__PROMPT__
From the entries below, return every line that includes the word "blue".
:: SUPPLIED RECORDS
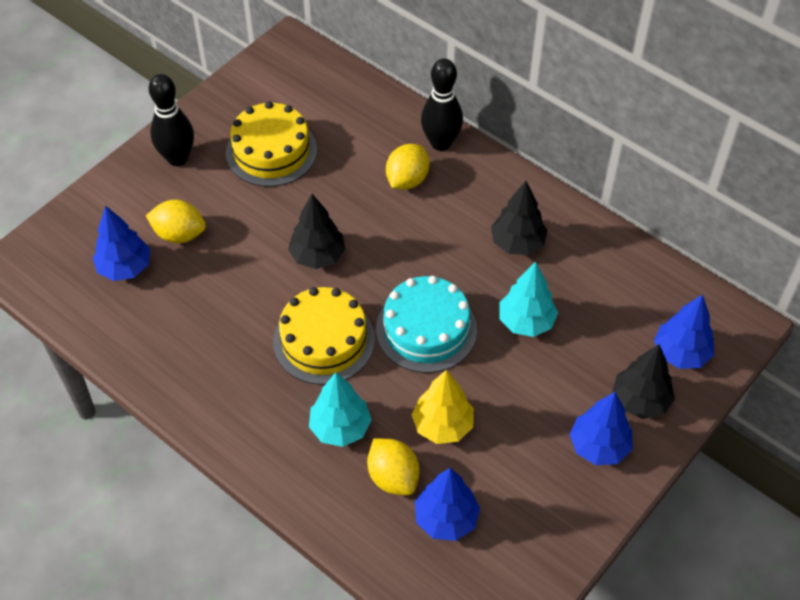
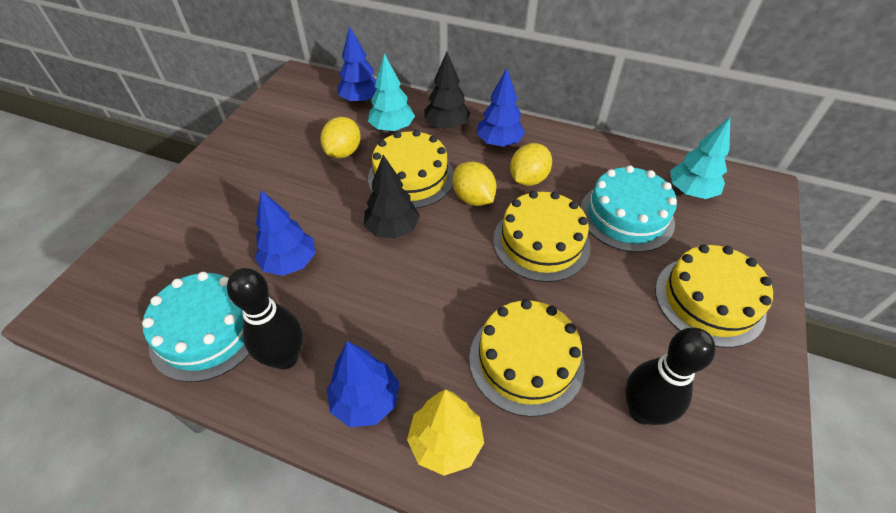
black tree: 3 -> 2
turquoise cake: 1 -> 2
yellow cake: 2 -> 4

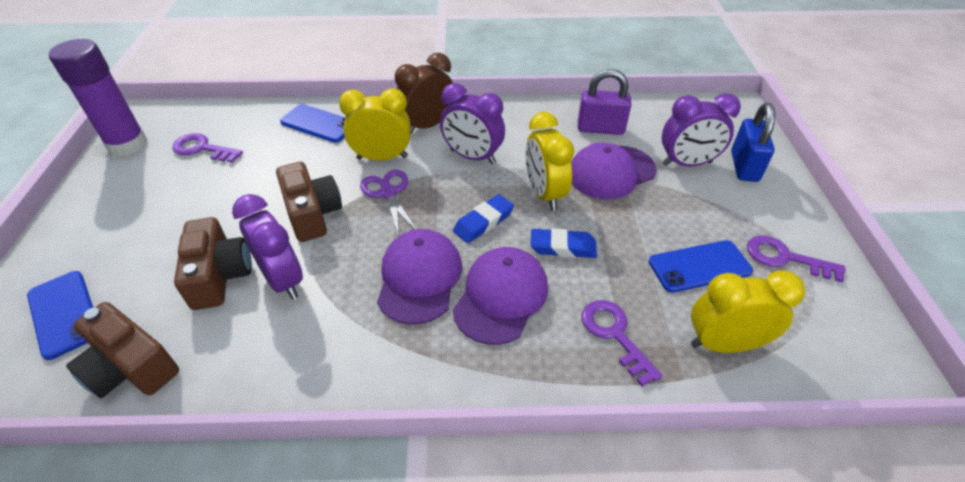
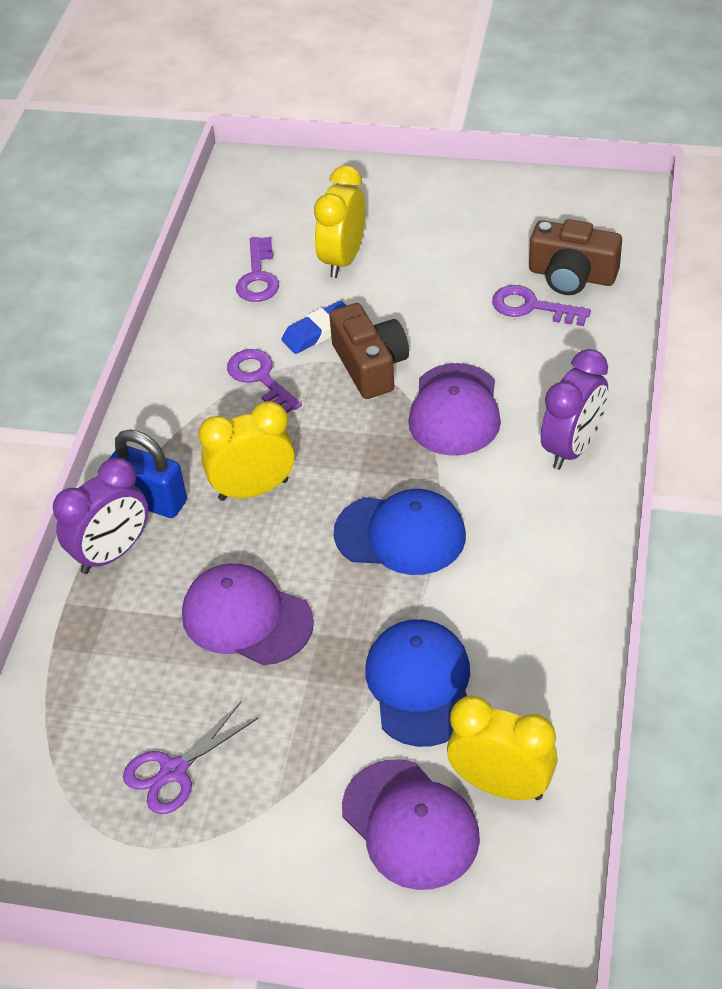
blue cap: 0 -> 2
blue eraser: 2 -> 1
blue phone: 3 -> 0
brown camera: 3 -> 2
brown clock: 1 -> 0
purple clock: 3 -> 2
purple glue stick: 1 -> 0
purple padlock: 1 -> 0

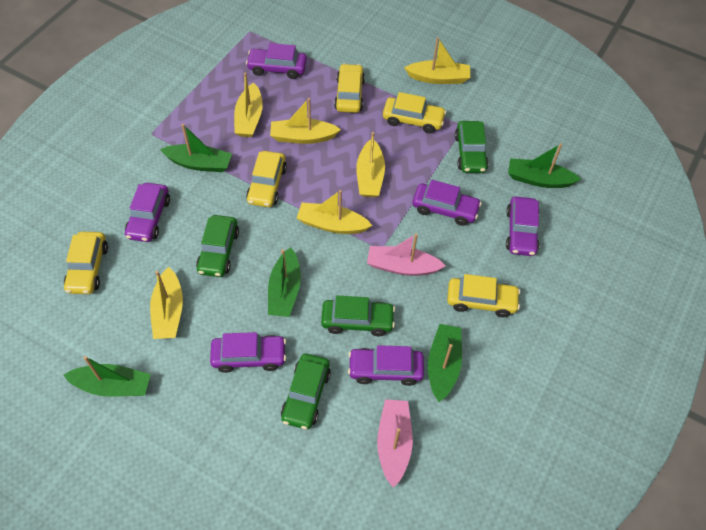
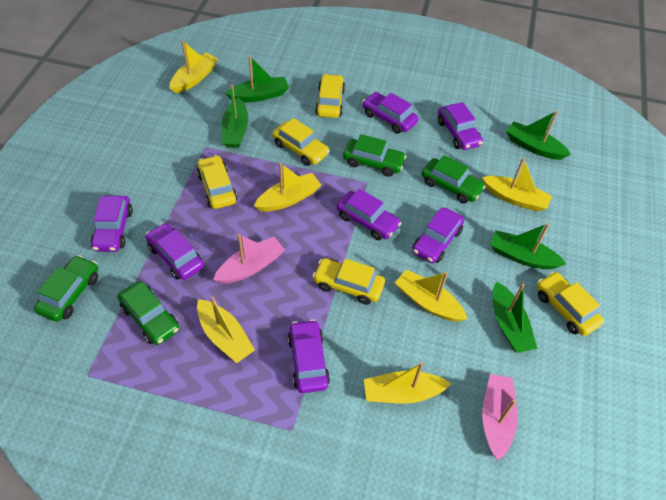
purple car: 6 -> 7

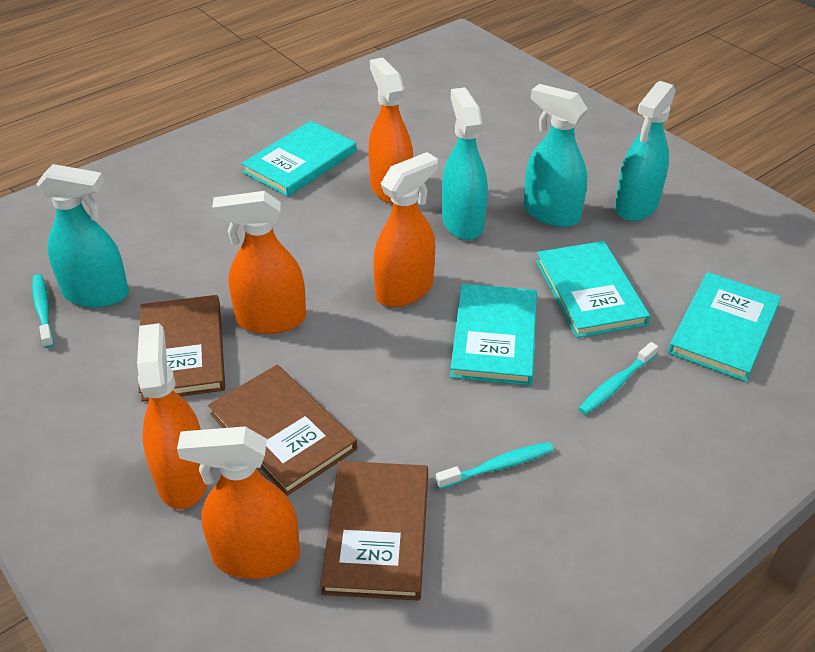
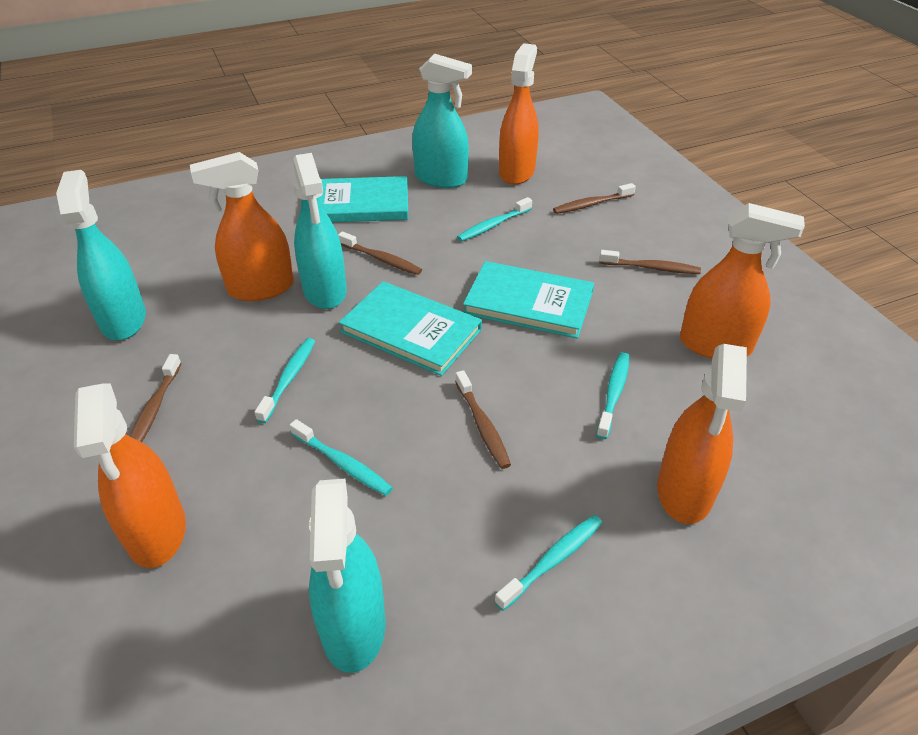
brown book: 3 -> 0
brown toothbrush: 0 -> 5
turquoise book: 4 -> 3
turquoise toothbrush: 3 -> 5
::::
__SOLUTION__
blue cap: 0 -> 2
blue eraser: 2 -> 1
blue phone: 3 -> 0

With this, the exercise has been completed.